Work to complete
Scan the records for the line containing "Q3: NPN BC547". From there through the last line, write out each line exactly.

Data items
__________________________________________________

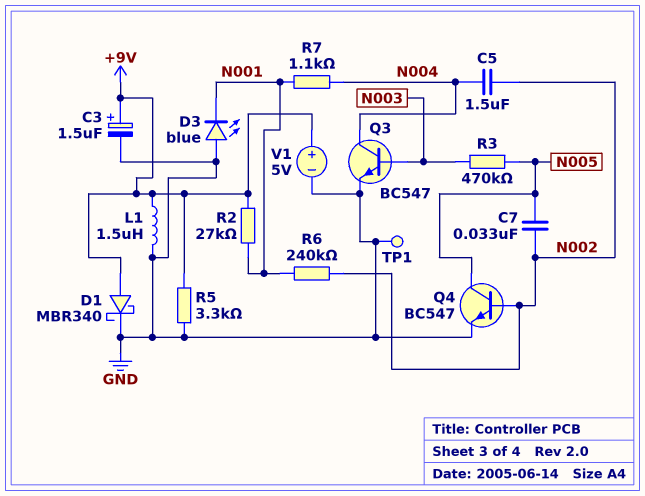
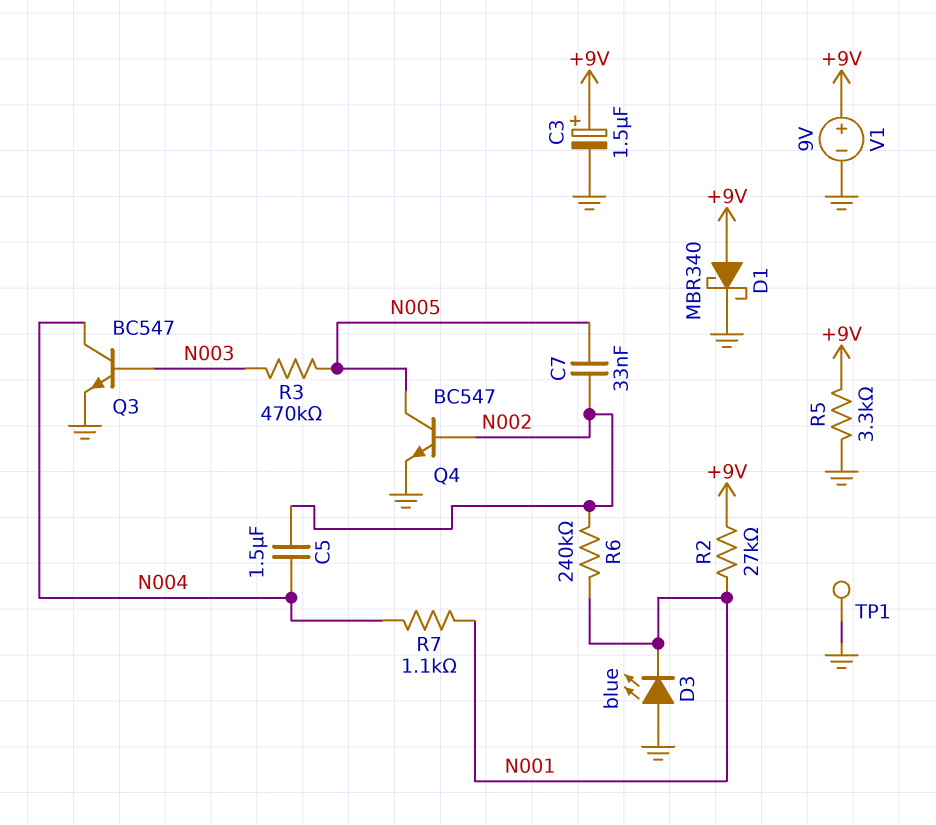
L1: 1.5uH (+9V, GND) -> none
V1: 5V (plus +9V, minus GND) -> 9V (plus +9V, minus GND)

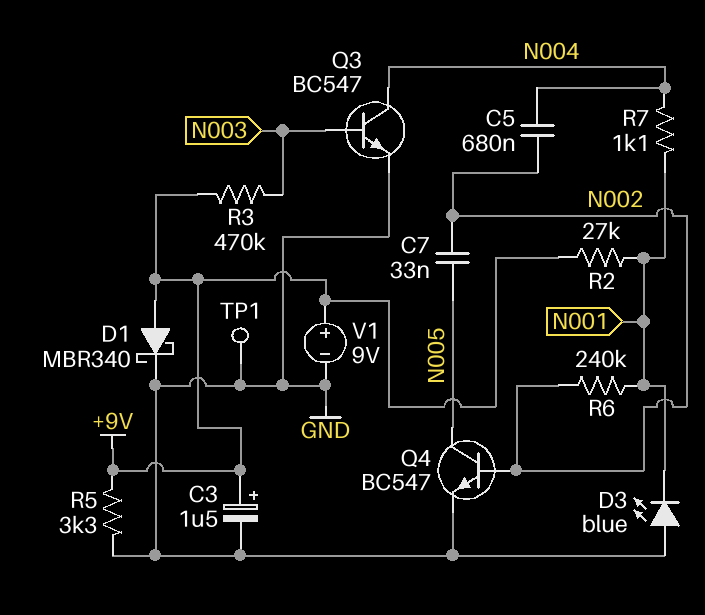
C5: 1.5uF (N002, N004) -> 680nF (N002, N004)
R3: 470k (N003, N005) -> 470k (+9V, N003)

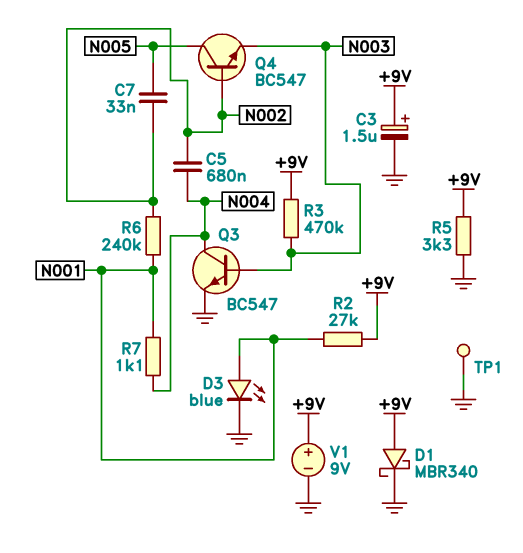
D3: LED blue (A GND, K N001) -> LED blue (A N001, K GND)
Q4: NPN BC547 (B N002, C N005, E GND) -> NPN BC547 (B N002, C N005, E N003)

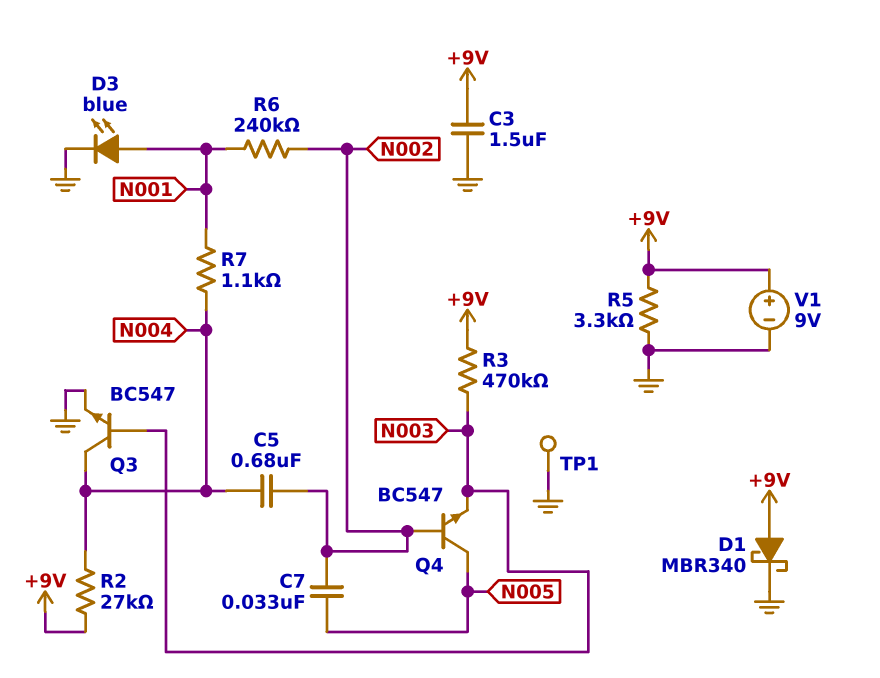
C3: 1.5uF (plus +9V, minus GND) -> 1.5uF (+9V, GND)
R2: 27k (+9V, N001) -> 27k (+9V, N004)

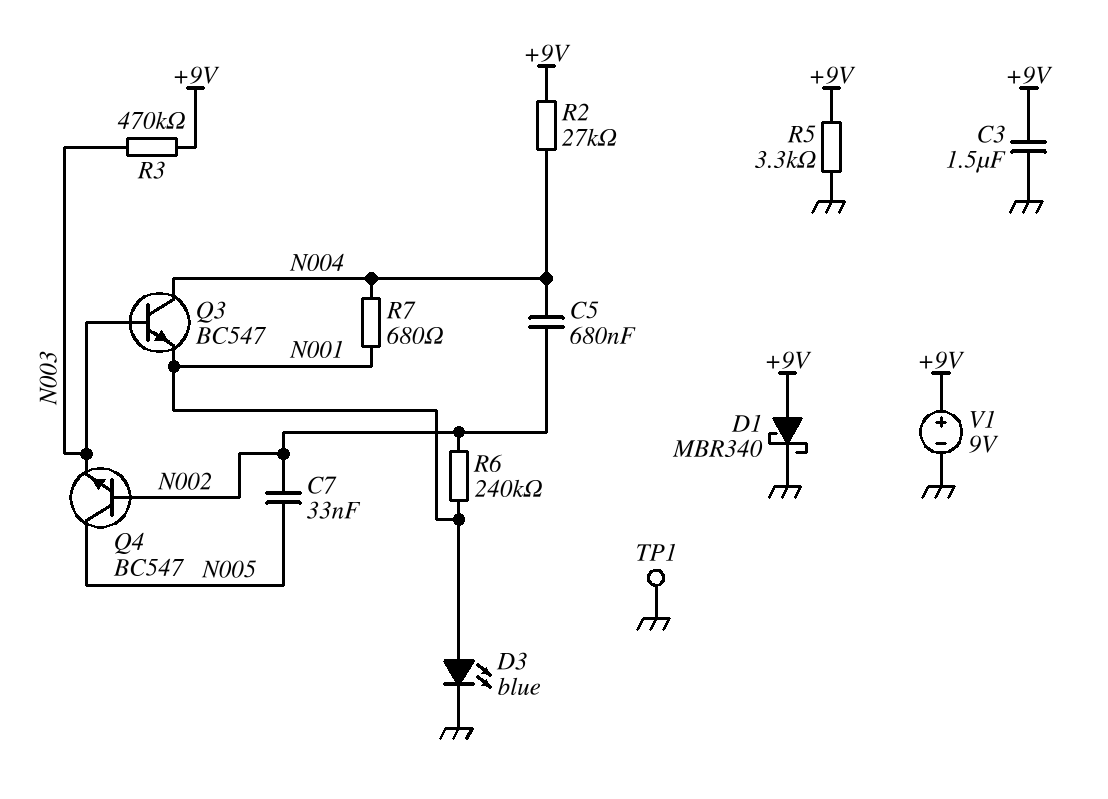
Q3: NPN BC547 (B N003, C N004, E GND) -> NPN BC547 (B N003, C N004, E N001)
R7: 1.1k (N001, N004) -> 680 (N001, N004)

__________________________________________________

Reply to the task
Q3: NPN BC547 (B N003, C N004, E GND) -> NPN BC547 (B N003, C N004, E N001)
R7: 1.1k (N001, N004) -> 680 (N001, N004)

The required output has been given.